§ **Work to complete**
From the line with "purple rectangle: (809, 731)" through the line with "yellow circle: (556, 844)", repeat the entries verbatim, both end lines included, and add nothing.

§ **Source information**
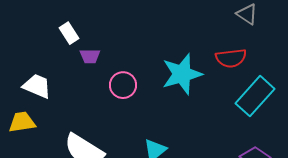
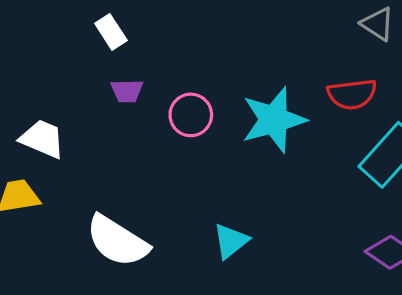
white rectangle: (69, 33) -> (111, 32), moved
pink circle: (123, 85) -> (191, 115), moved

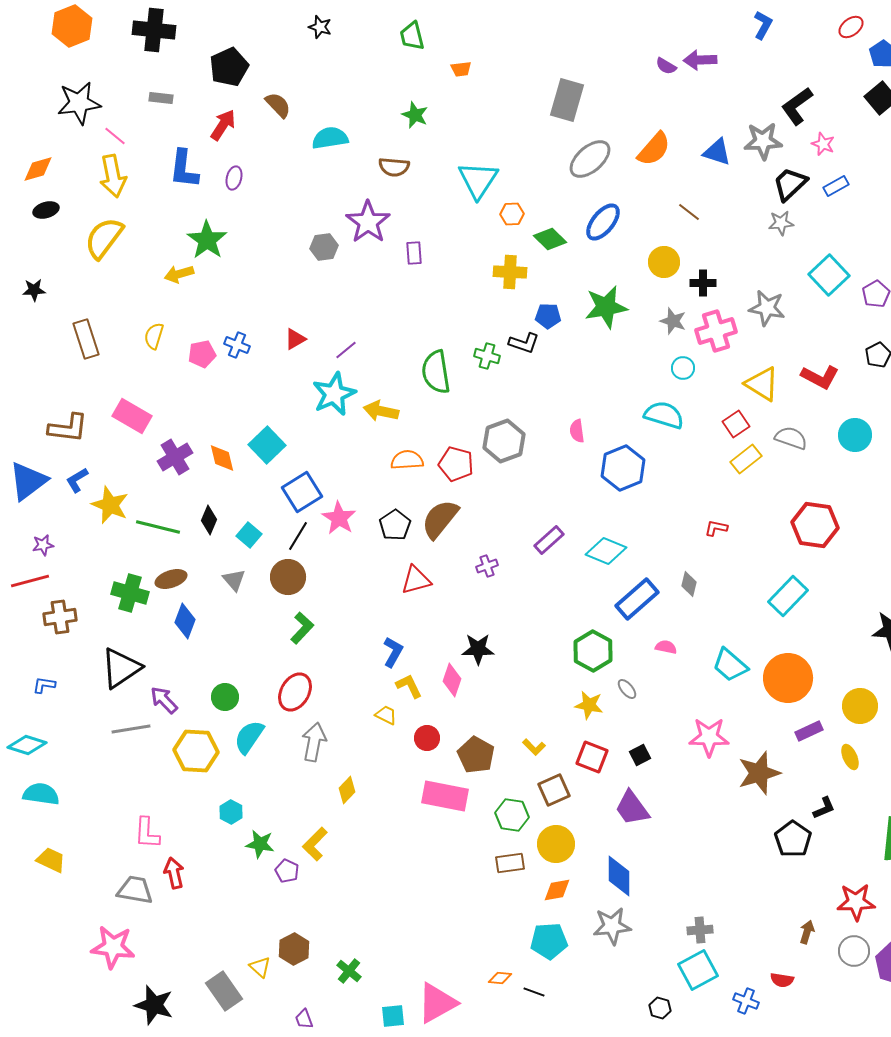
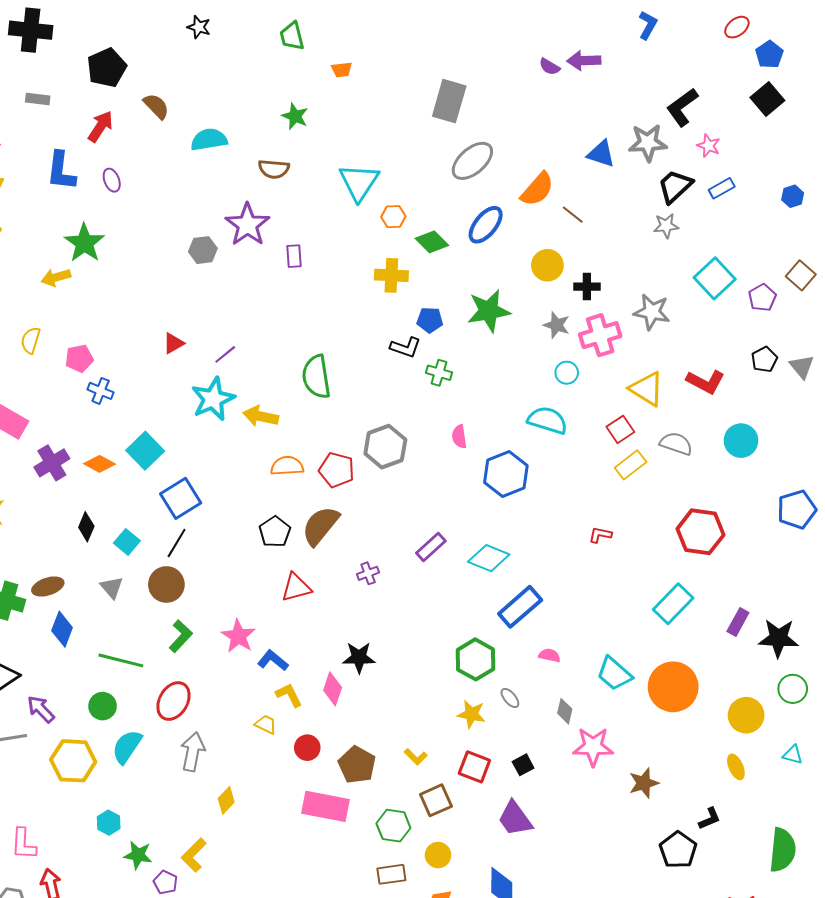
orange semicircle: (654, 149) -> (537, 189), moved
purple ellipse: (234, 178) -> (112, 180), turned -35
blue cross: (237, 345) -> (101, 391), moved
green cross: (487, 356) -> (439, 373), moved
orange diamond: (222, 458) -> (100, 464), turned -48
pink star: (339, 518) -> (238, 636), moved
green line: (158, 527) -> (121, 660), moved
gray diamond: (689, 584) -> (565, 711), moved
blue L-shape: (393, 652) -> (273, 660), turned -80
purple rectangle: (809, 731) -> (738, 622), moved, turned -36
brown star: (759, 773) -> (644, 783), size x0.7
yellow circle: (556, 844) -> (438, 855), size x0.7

--

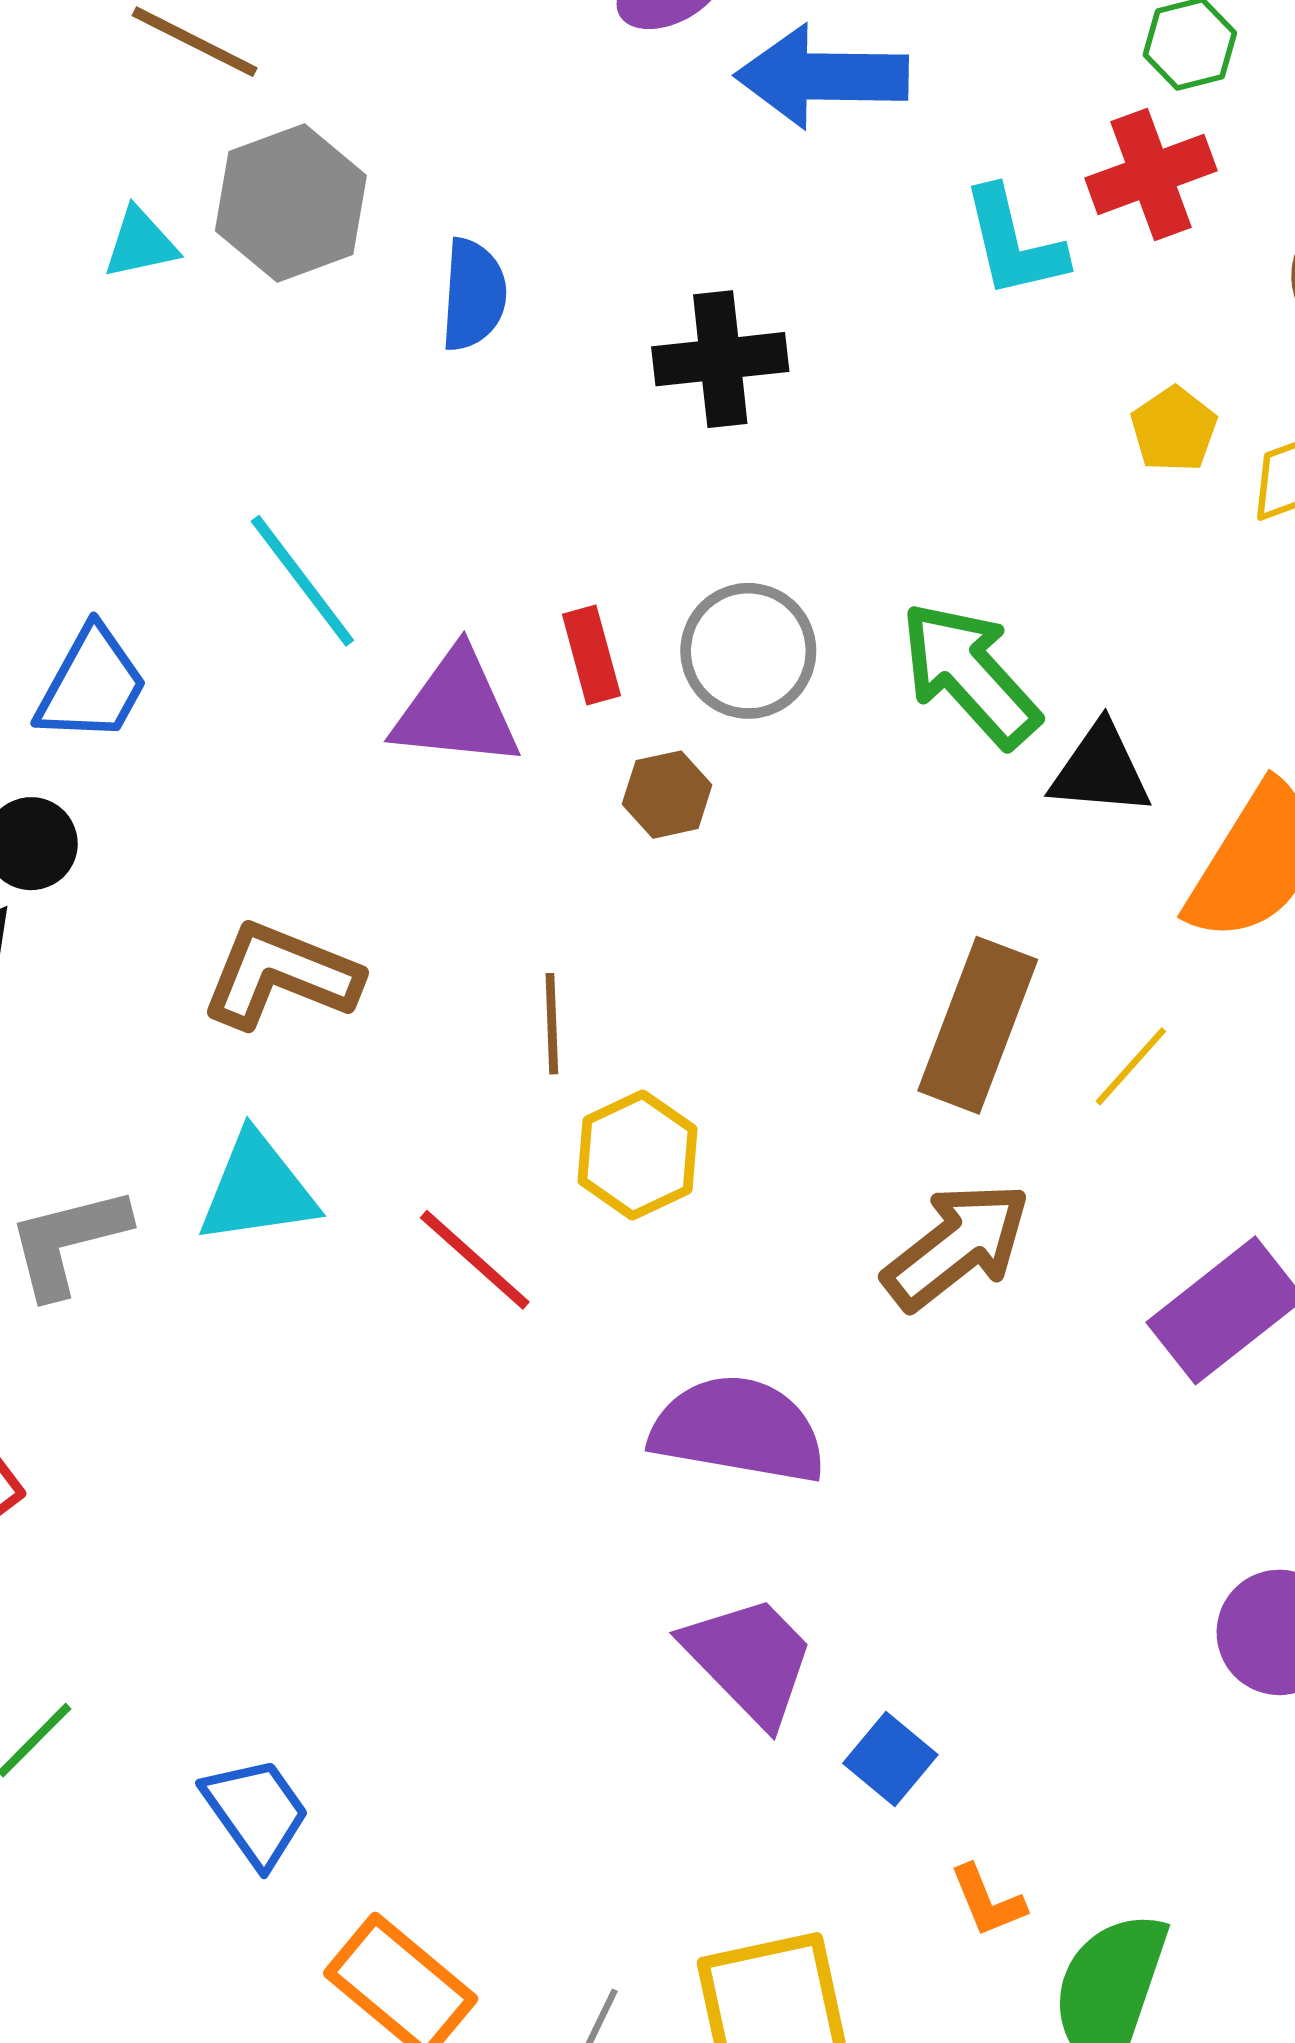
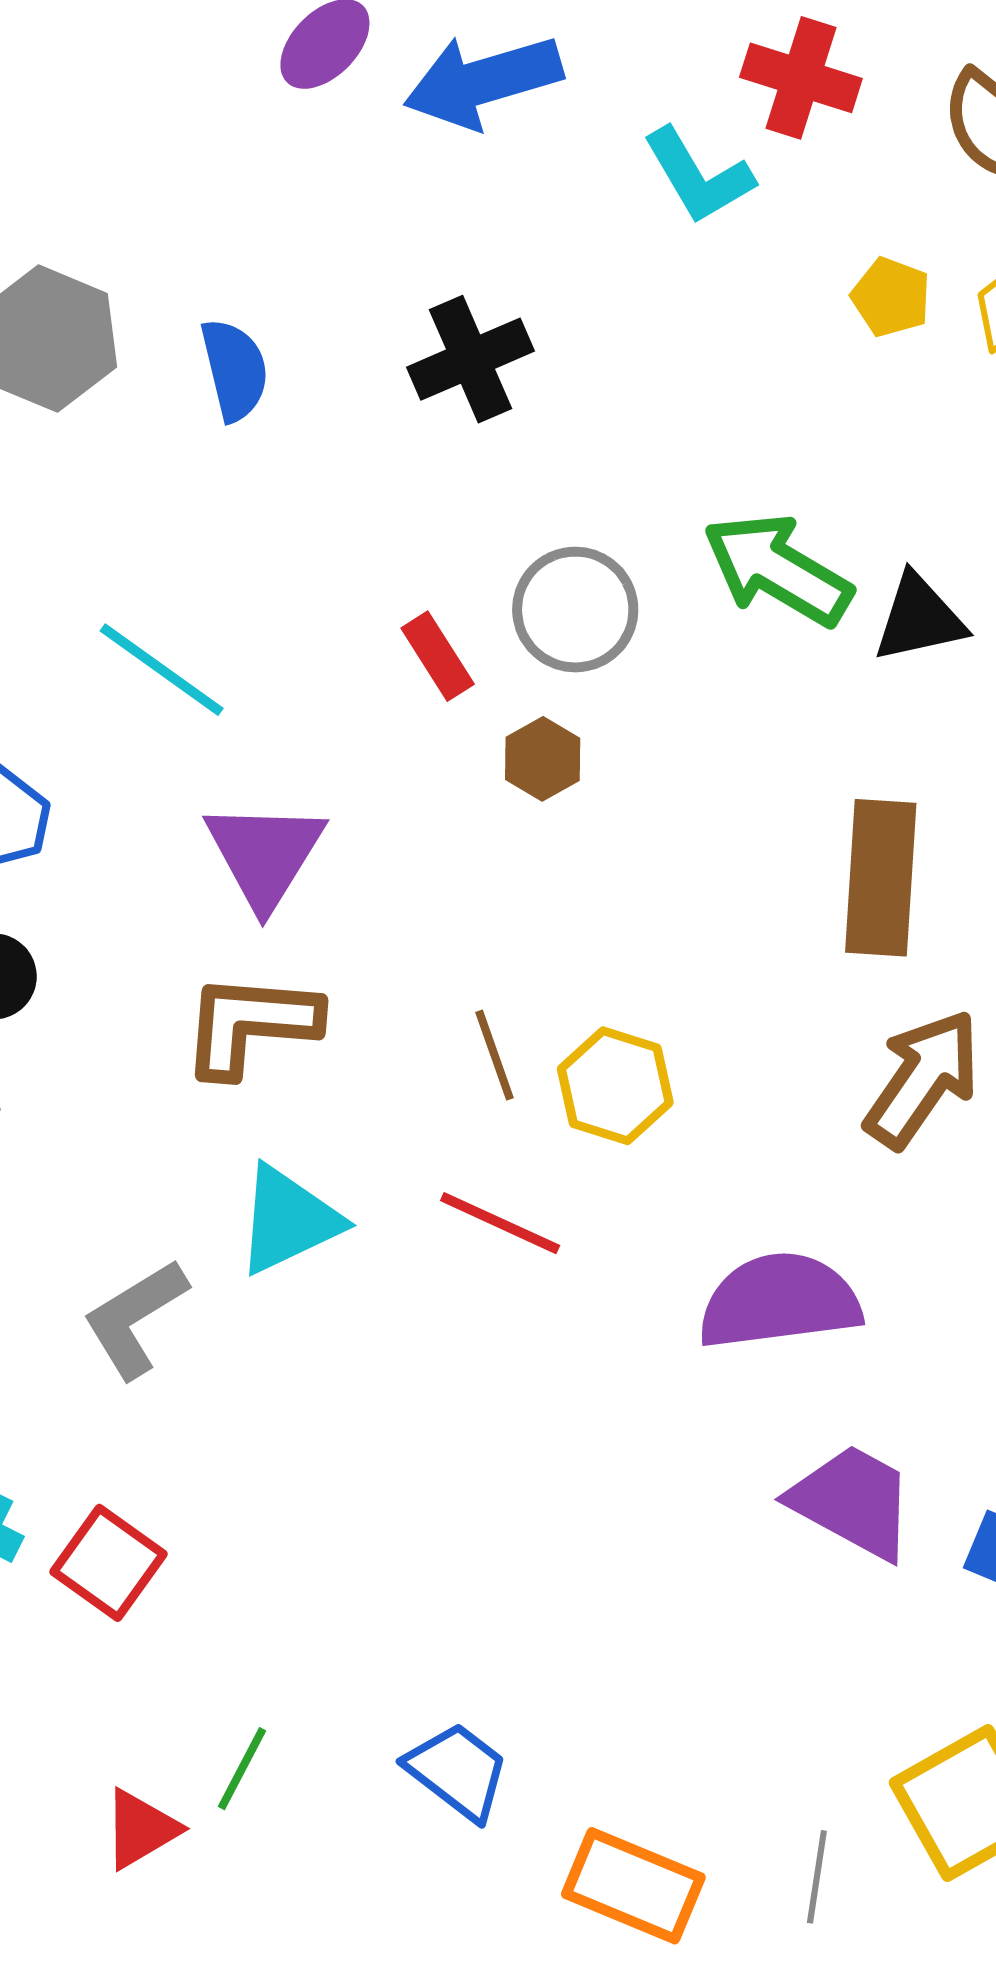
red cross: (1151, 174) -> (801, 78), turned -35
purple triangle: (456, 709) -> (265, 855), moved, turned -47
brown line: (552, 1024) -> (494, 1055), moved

---

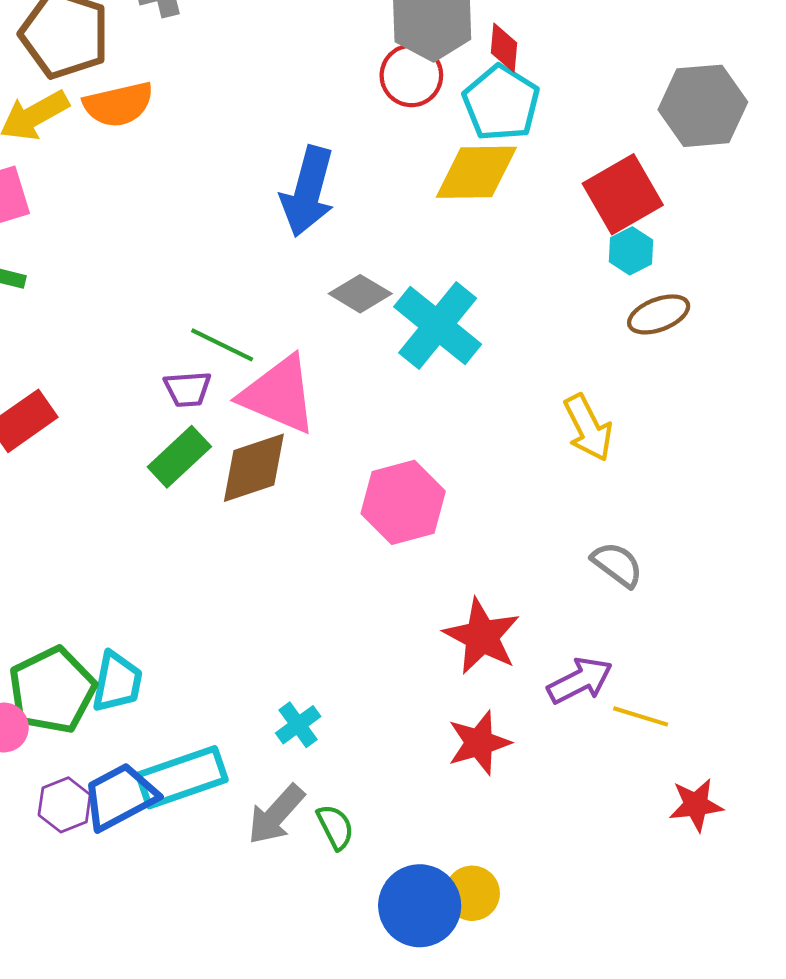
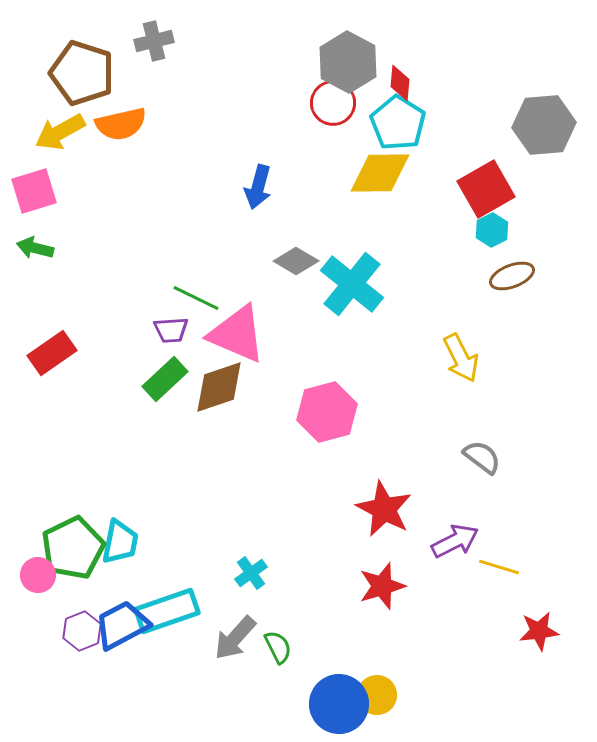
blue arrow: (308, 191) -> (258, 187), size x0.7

§ **Answer space**
purple rectangle: (809, 731) -> (738, 622), moved, turned -36
brown star: (759, 773) -> (644, 783), size x0.7
yellow circle: (556, 844) -> (438, 855), size x0.7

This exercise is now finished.